▶ **Given entries**:

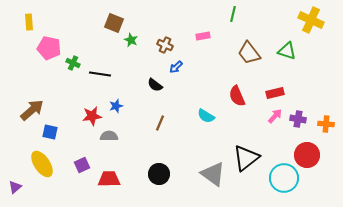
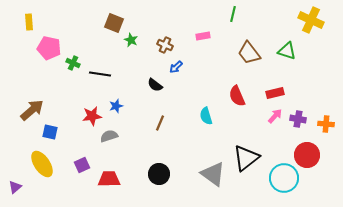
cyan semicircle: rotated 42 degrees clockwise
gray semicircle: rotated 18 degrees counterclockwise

---

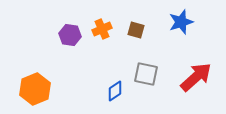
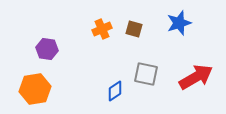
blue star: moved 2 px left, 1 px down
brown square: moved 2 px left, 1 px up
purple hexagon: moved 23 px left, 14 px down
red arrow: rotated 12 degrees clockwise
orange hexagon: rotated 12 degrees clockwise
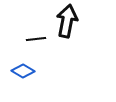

* * *

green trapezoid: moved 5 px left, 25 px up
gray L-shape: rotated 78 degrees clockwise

▶ **Problem statement**: From the records above, reproduce exactly the lines from the one with "cyan semicircle: rotated 42 degrees clockwise" to the one with "gray semicircle: rotated", both included, and no others.

▶ **Completed task**:
cyan semicircle: rotated 42 degrees clockwise
gray semicircle: rotated 18 degrees counterclockwise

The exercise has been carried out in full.